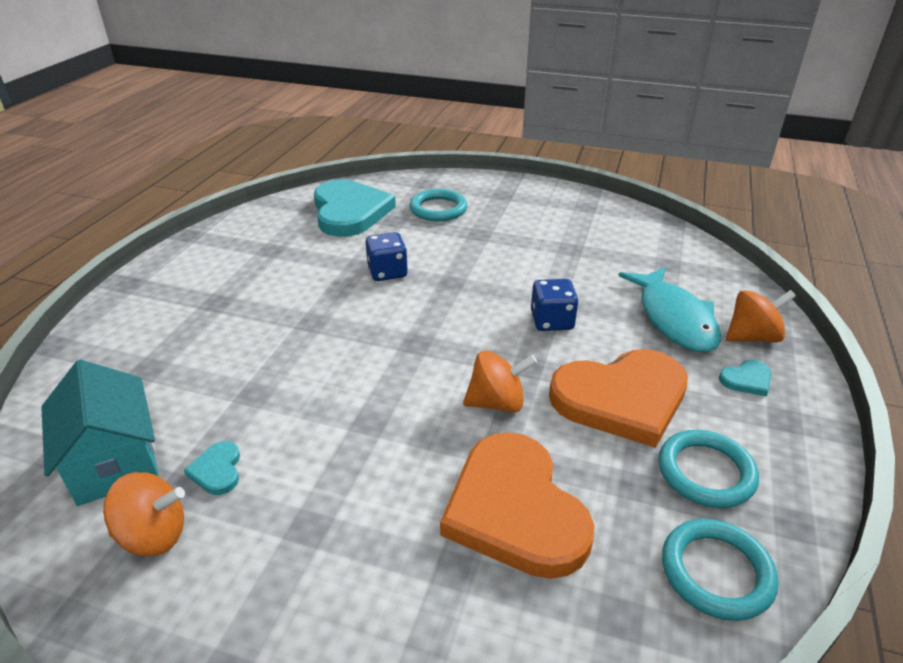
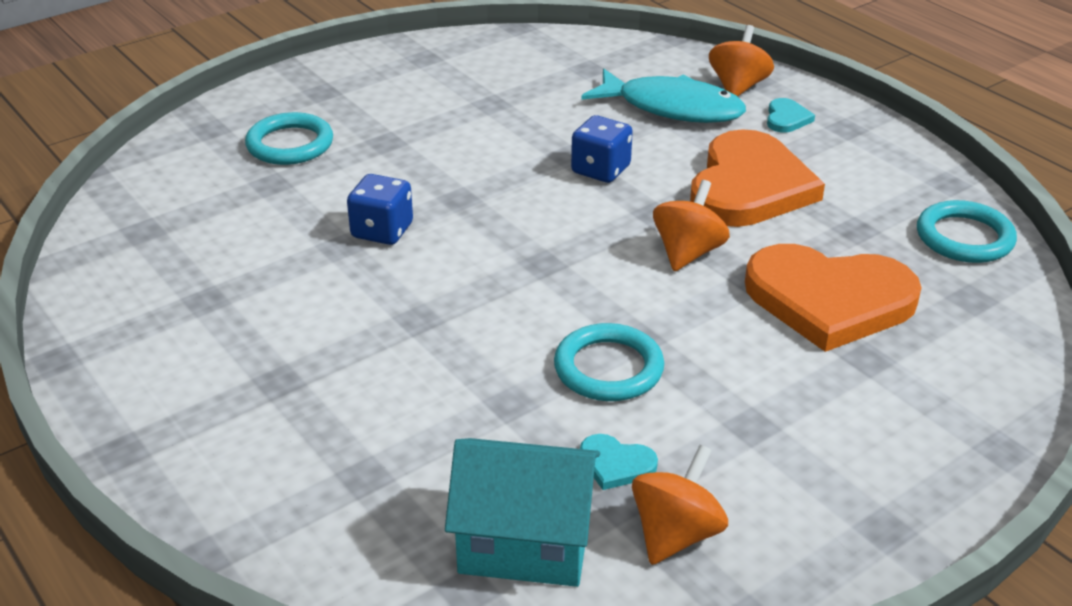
camera: 55 degrees left, 0 degrees up
(349, 212) = (198, 207): turquoise heart -> none
(706, 472) = (869, 191): turquoise ring -> turquoise ring (608, 368)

####################

§ What the task asks
Using the listing above, return all lines where the word "turquoise" occurs.

§ Task result
(349, 212) = (198, 207): turquoise heart -> none
(706, 472) = (869, 191): turquoise ring -> turquoise ring (608, 368)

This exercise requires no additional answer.